■ **WHAT IS NEEDED**
Give the number of lines in the data below that contain "AGND", and only that number.
=== THE RECORDS ===
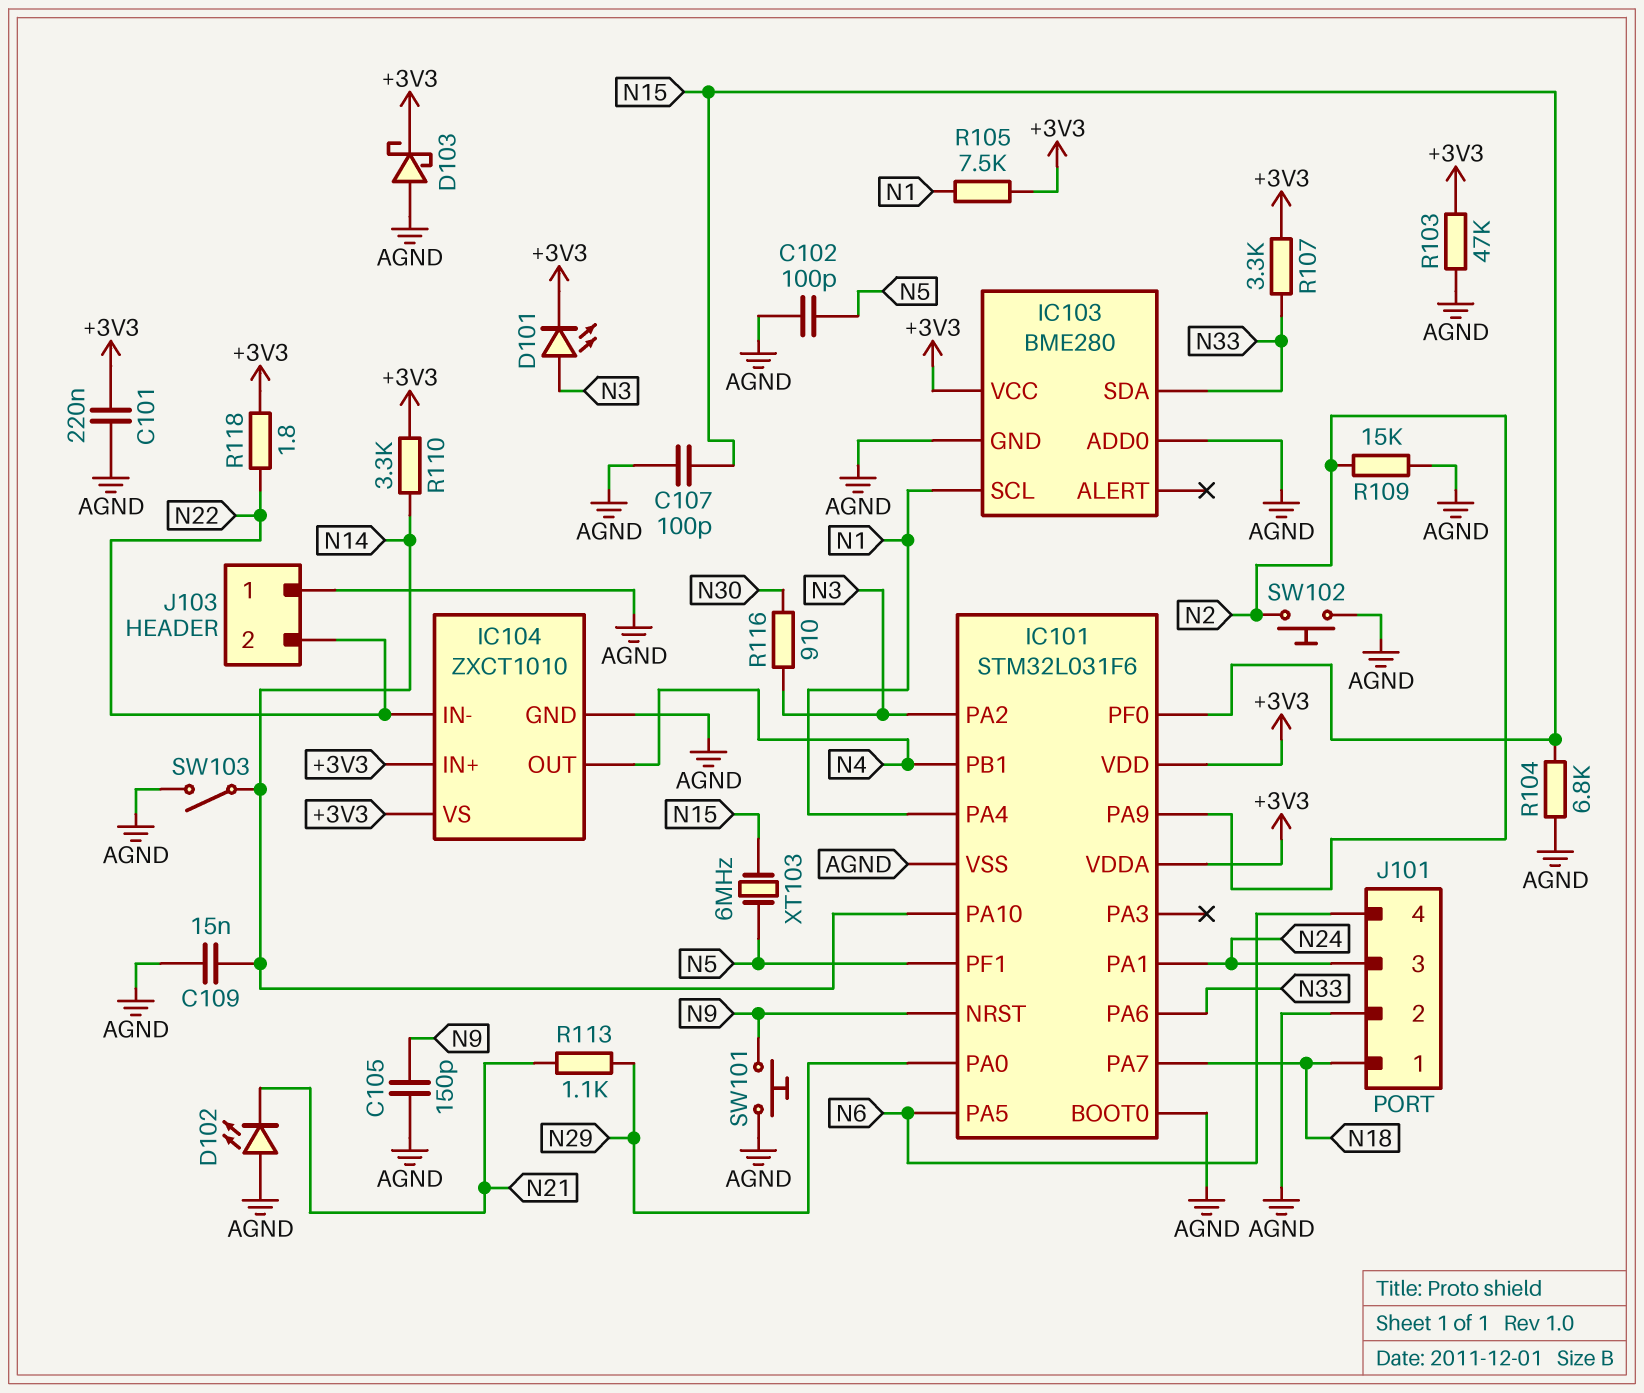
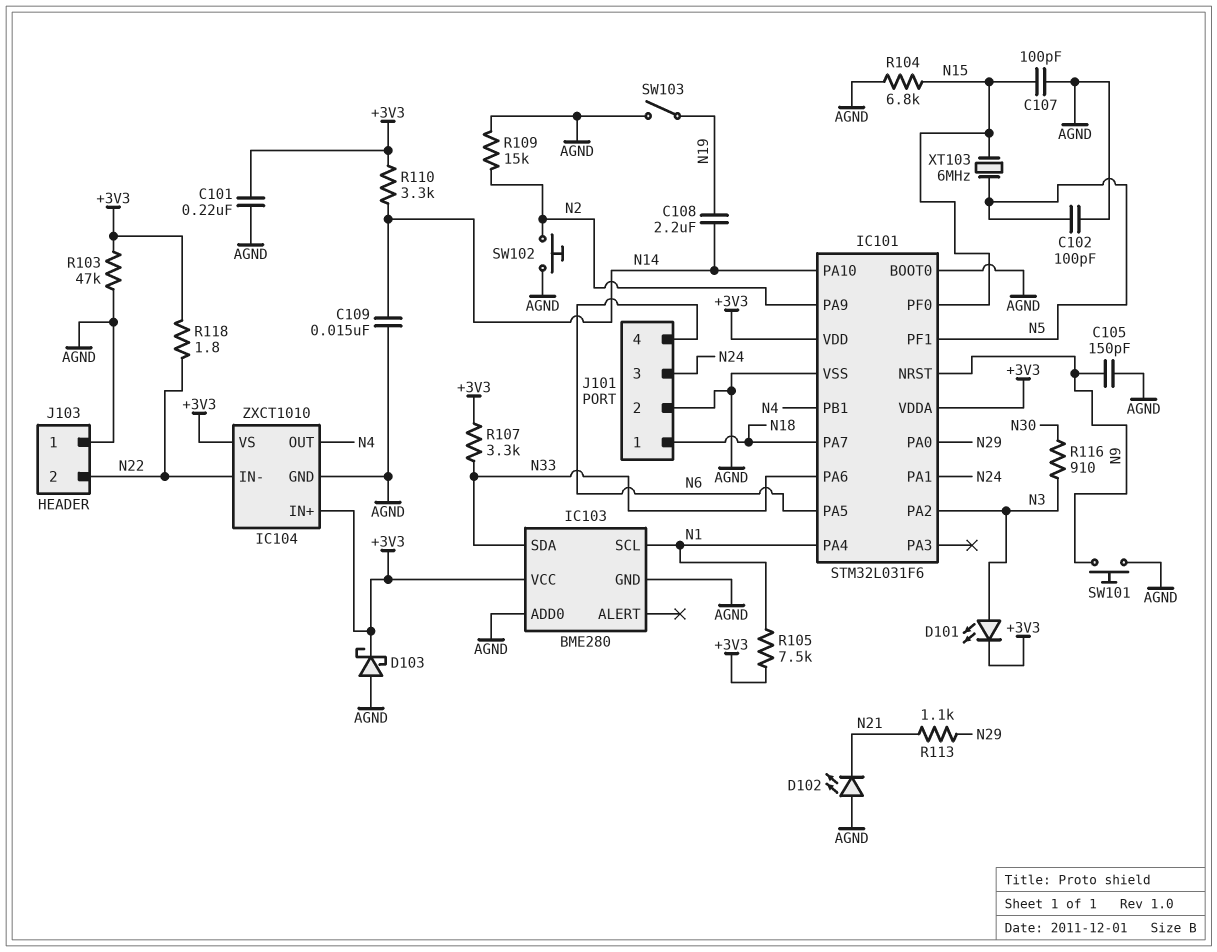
C108: none -> 2.2uF (N14, N19)
SW103: switch (AGND, N14) -> switch (AGND, N19)

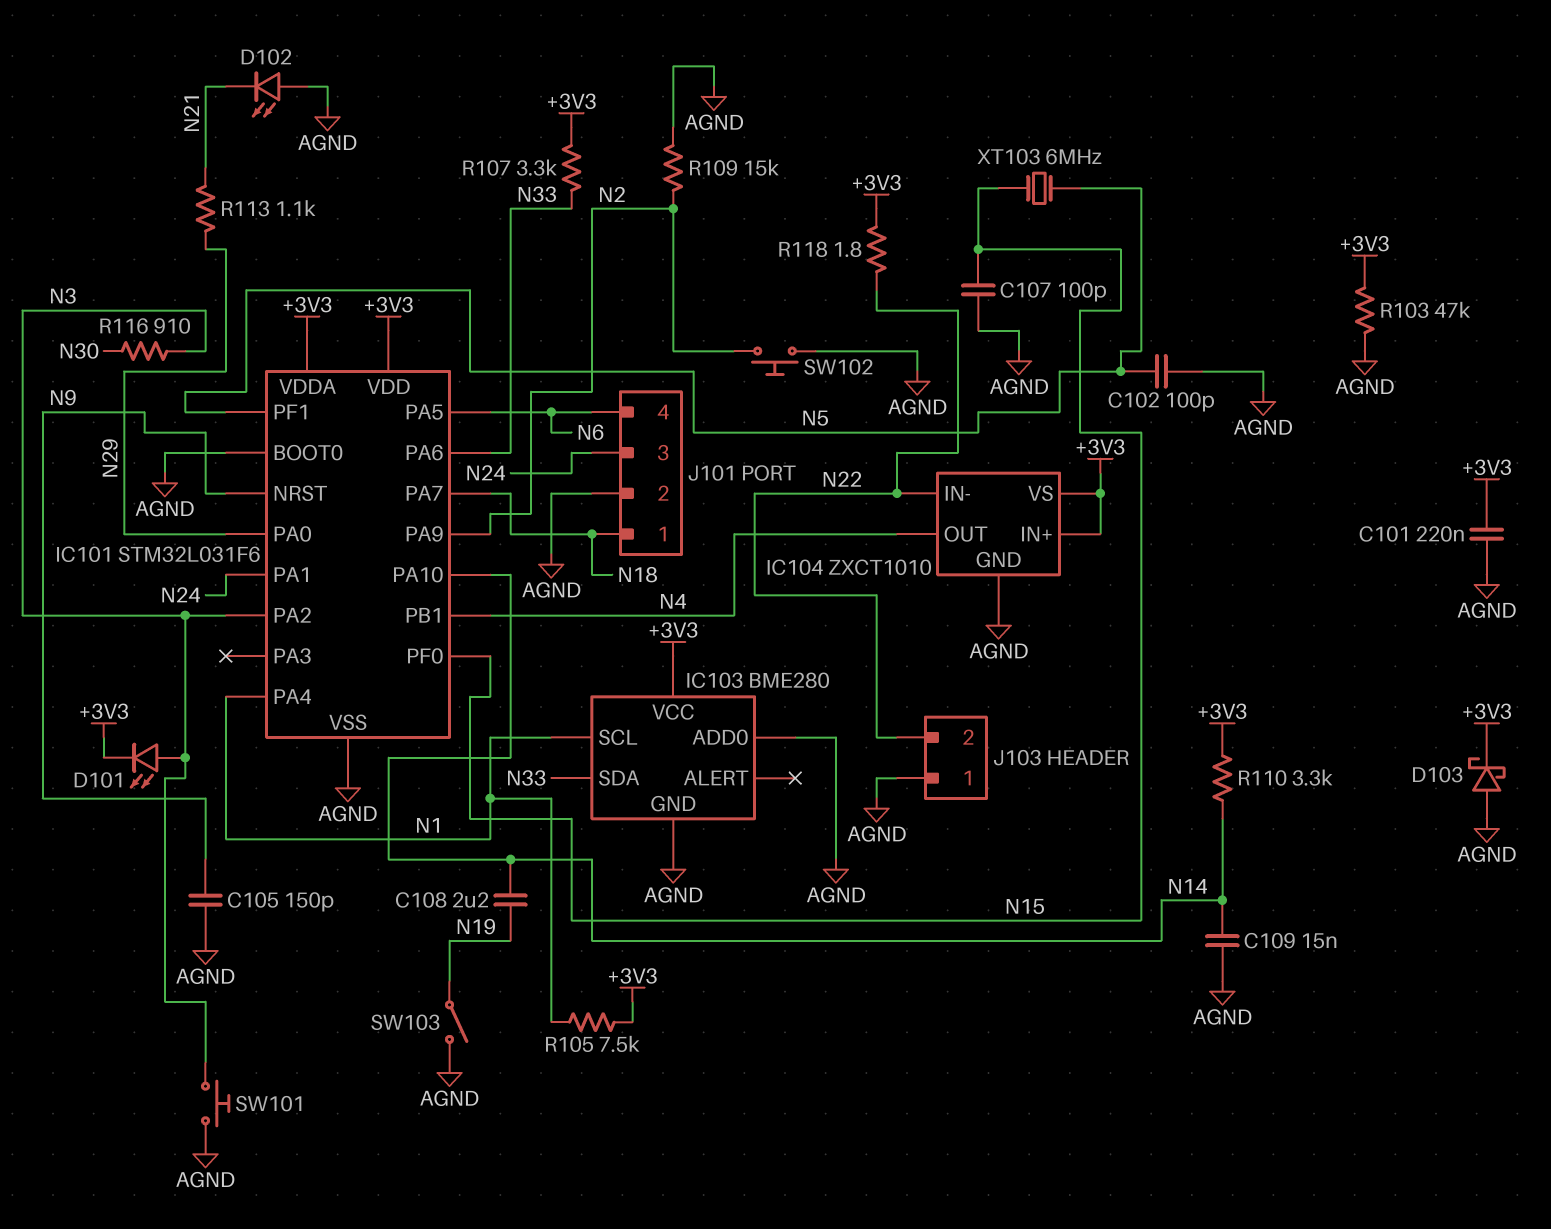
R104: 6.8k (AGND, N15) -> none
SW101: button (AGND, N9) -> button (AGND, N3)

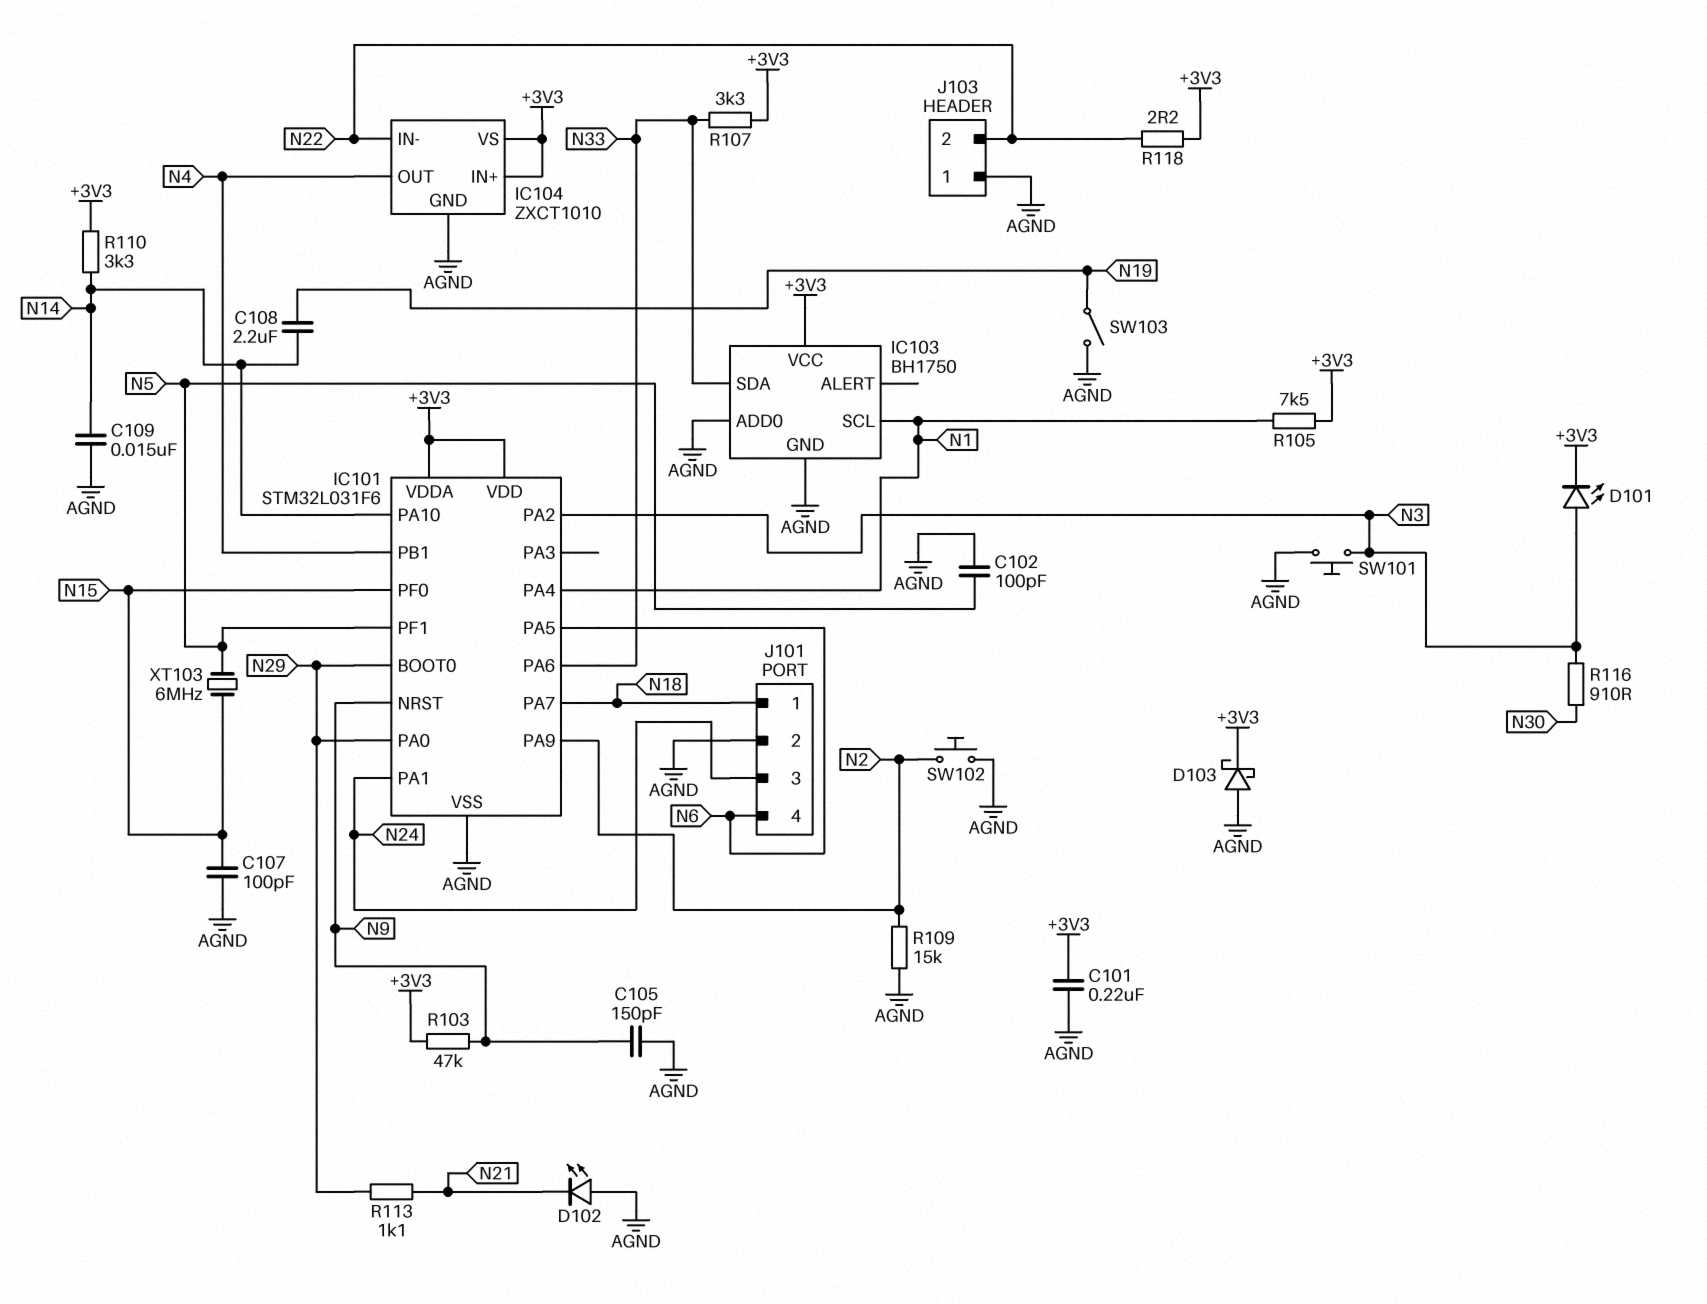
IC101 pin BOOT0: AGND -> N29
IC103: BME280 -> BH1750
R103: 47k (+3V3, AGND) -> 47k (+3V3, N9)
R118: 1.8 (+3V3, N22) -> 2.2 (+3V3, N22)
===
■ **EXERCISE RESULT**
5